WHAT IS BEING ASKED –
Give back all of the data unchanged. Keep every word as it is.

DATA –

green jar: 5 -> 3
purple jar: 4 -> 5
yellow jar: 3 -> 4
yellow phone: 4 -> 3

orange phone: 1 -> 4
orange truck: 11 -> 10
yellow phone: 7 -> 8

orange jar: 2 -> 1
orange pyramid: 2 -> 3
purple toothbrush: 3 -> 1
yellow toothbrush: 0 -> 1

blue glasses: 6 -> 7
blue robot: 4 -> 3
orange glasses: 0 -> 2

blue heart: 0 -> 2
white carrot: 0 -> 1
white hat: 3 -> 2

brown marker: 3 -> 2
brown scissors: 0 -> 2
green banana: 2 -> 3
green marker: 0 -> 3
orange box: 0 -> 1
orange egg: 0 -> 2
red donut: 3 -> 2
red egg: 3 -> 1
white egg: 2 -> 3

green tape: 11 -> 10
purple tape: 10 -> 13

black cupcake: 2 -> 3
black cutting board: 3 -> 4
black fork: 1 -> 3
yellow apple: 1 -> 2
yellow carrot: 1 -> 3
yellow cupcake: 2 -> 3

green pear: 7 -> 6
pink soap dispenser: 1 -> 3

SOLUTION FOR THIS EXERCISE –
green jar: 5 -> 3
purple jar: 4 -> 5
yellow jar: 3 -> 4
yellow phone: 4 -> 3

orange phone: 1 -> 4
orange truck: 11 -> 10
yellow phone: 7 -> 8

orange jar: 2 -> 1
orange pyramid: 2 -> 3
purple toothbrush: 3 -> 1
yellow toothbrush: 0 -> 1

blue glasses: 6 -> 7
blue robot: 4 -> 3
orange glasses: 0 -> 2

blue heart: 0 -> 2
white carrot: 0 -> 1
white hat: 3 -> 2

brown marker: 3 -> 2
brown scissors: 0 -> 2
green banana: 2 -> 3
green marker: 0 -> 3
orange box: 0 -> 1
orange egg: 0 -> 2
red donut: 3 -> 2
red egg: 3 -> 1
white egg: 2 -> 3

green tape: 11 -> 10
purple tape: 10 -> 13

black cupcake: 2 -> 3
black cutting board: 3 -> 4
black fork: 1 -> 3
yellow apple: 1 -> 2
yellow carrot: 1 -> 3
yellow cupcake: 2 -> 3

green pear: 7 -> 6
pink soap dispenser: 1 -> 3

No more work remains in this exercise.